EXERCISE GOAL
Could you copy exactly the lines from the one containing "R10: 1.5k (MODE, SIG) -> 10k (MODE, SIG)" through the last line of the records, leaving out every picture?

DATA SHOWN
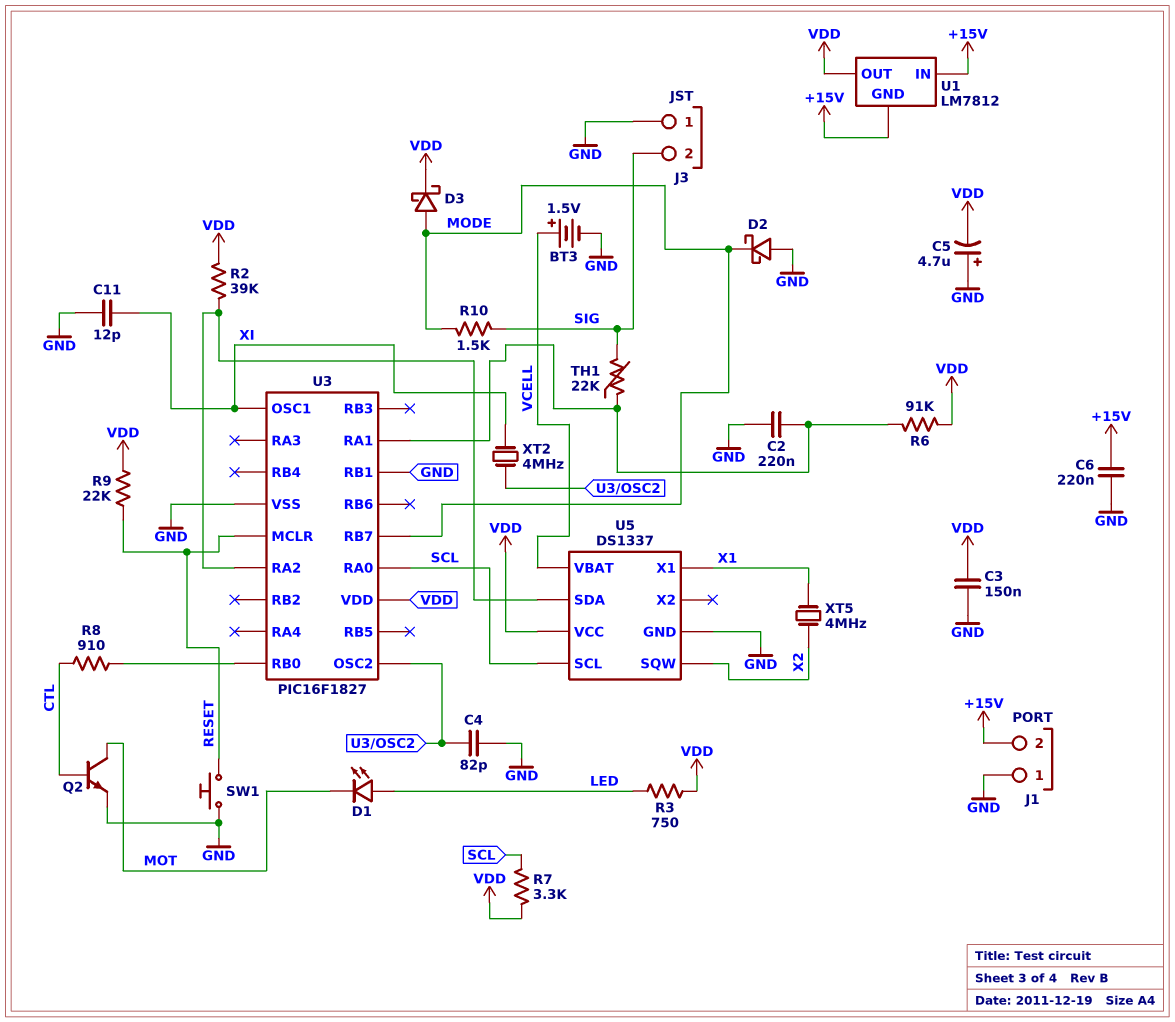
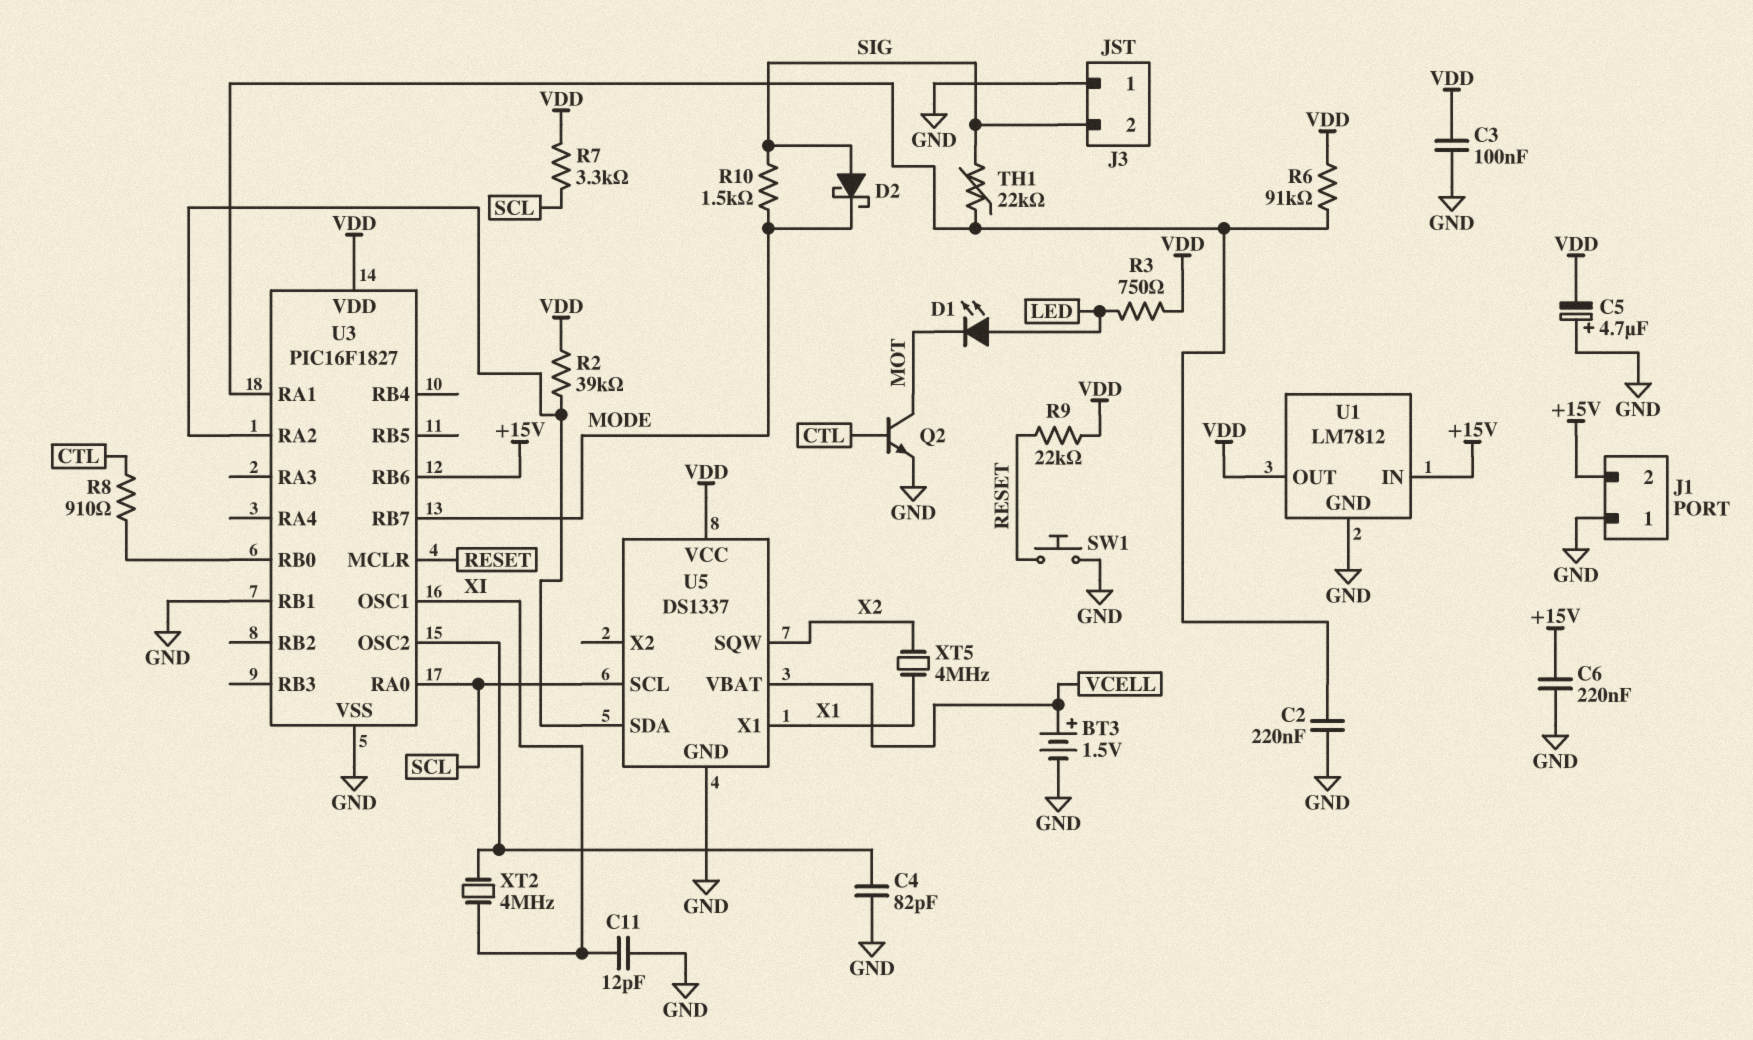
C3: 150nF (GND, VDD) -> 100nF (GND, VDD)
D2: schottky (A GND, K MODE) -> schottky (A SIG, K MODE)
D3: schottky (A MODE, K VDD) -> none
U1 pin GND: +15V -> GND
U3 pin RB6: none -> +15V

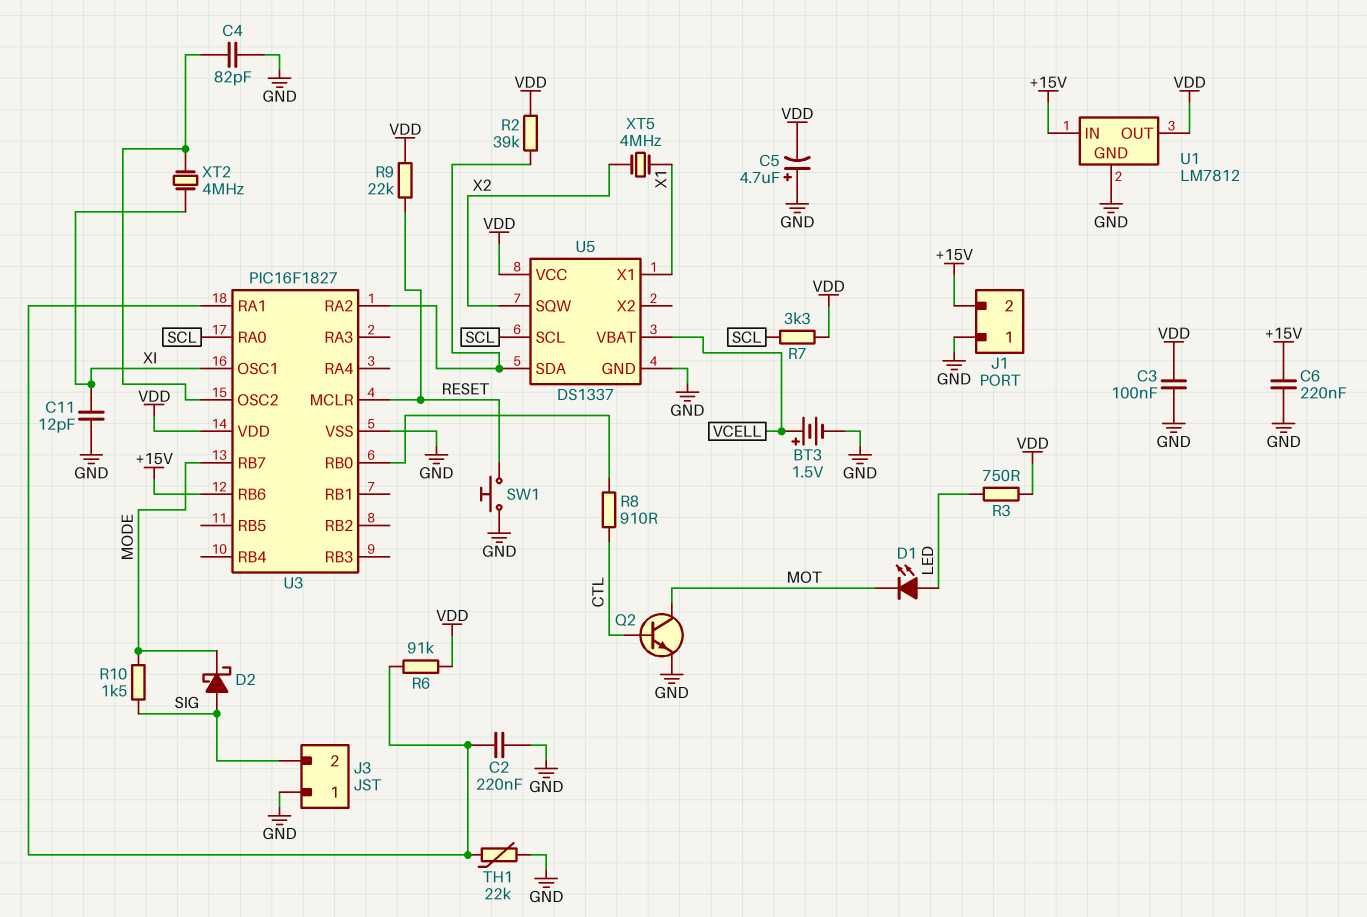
TH1: 22k (SIG, U3/RA1) -> 22k (GND, U3/RA1)
U3 pin RB1: GND -> none

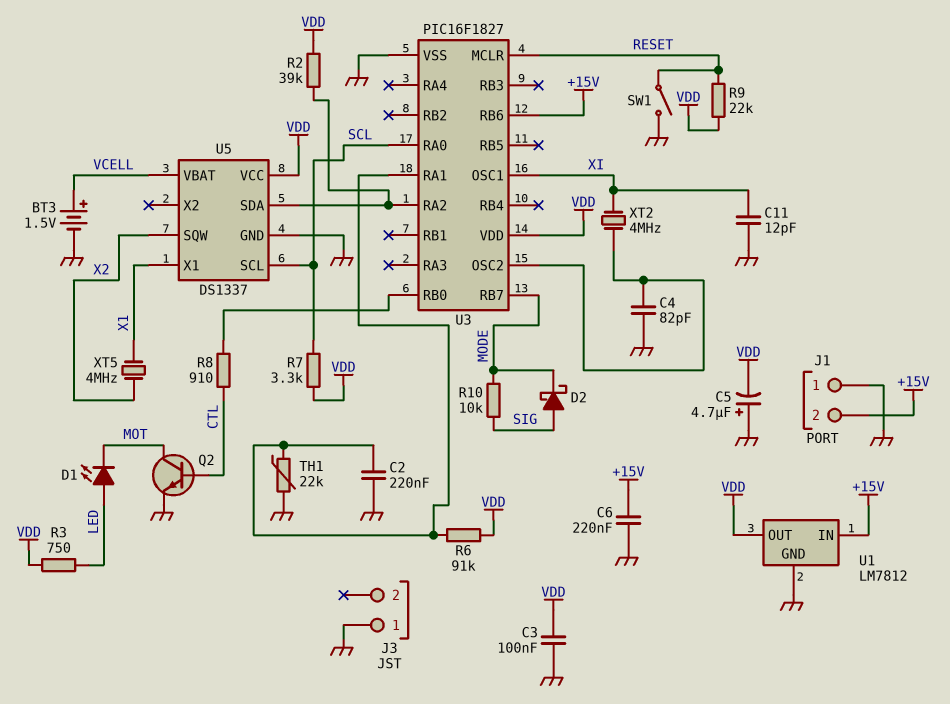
J3 pin 2: SIG -> none
R10: 1.5k (MODE, SIG) -> 10k (MODE, SIG)
SW1: button (GND, RESET) -> switch (GND, RESET)

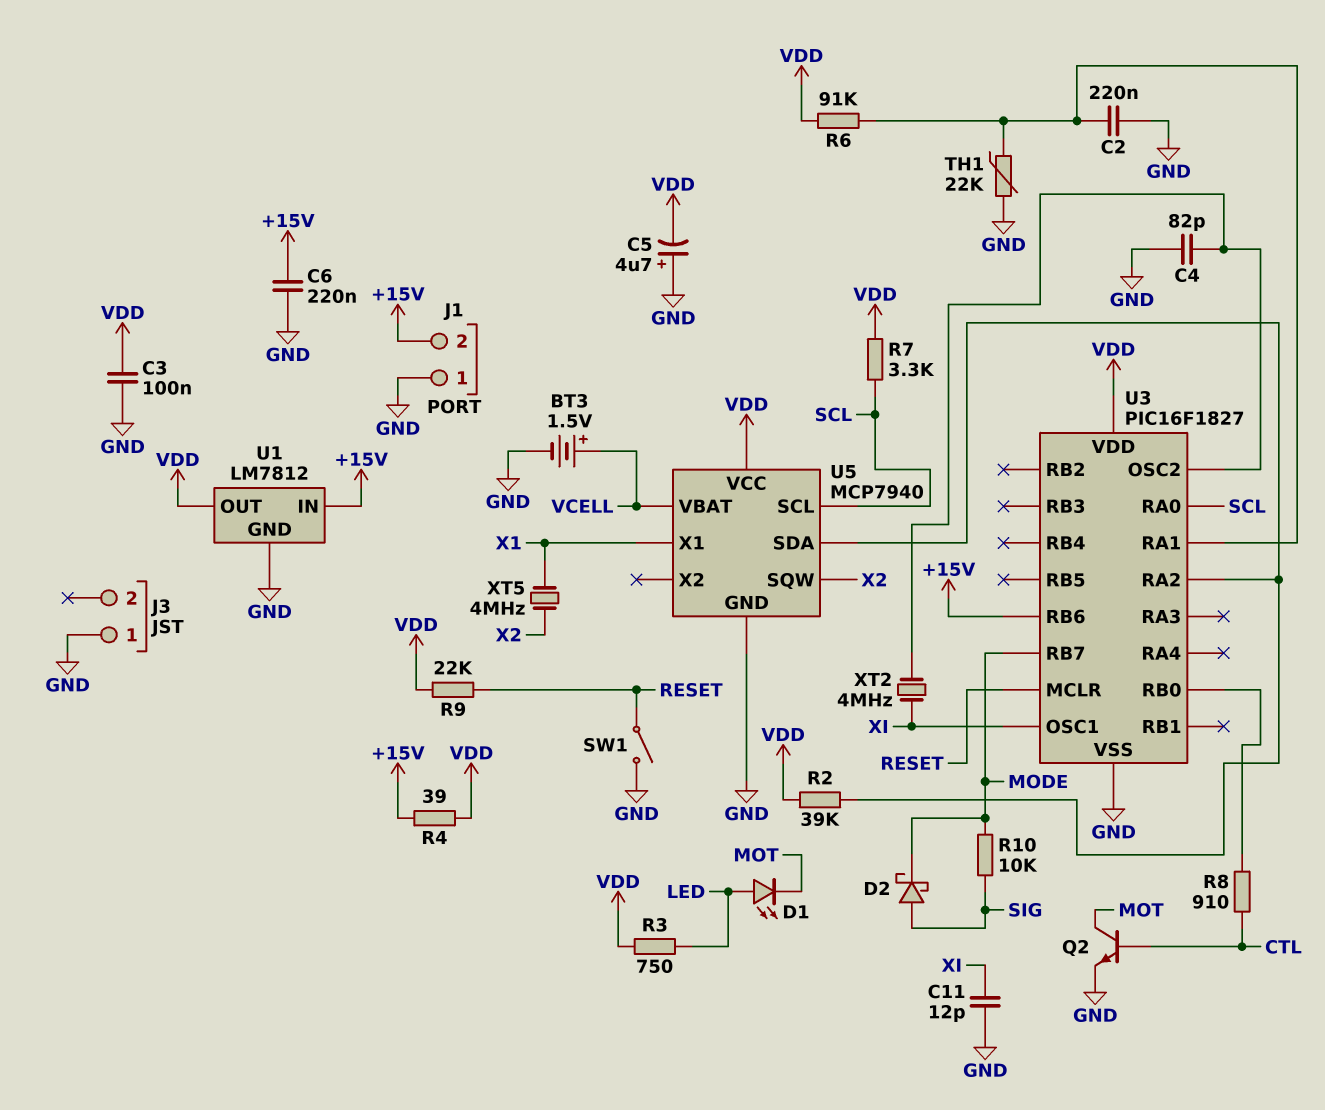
R4: none -> 39 (+15V, VDD)
U5: DS1337 -> MCP7940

WRITTEN ANSWER
R10: 1.5k (MODE, SIG) -> 10k (MODE, SIG)
SW1: button (GND, RESET) -> switch (GND, RESET)

R4: none -> 39 (+15V, VDD)
U5: DS1337 -> MCP7940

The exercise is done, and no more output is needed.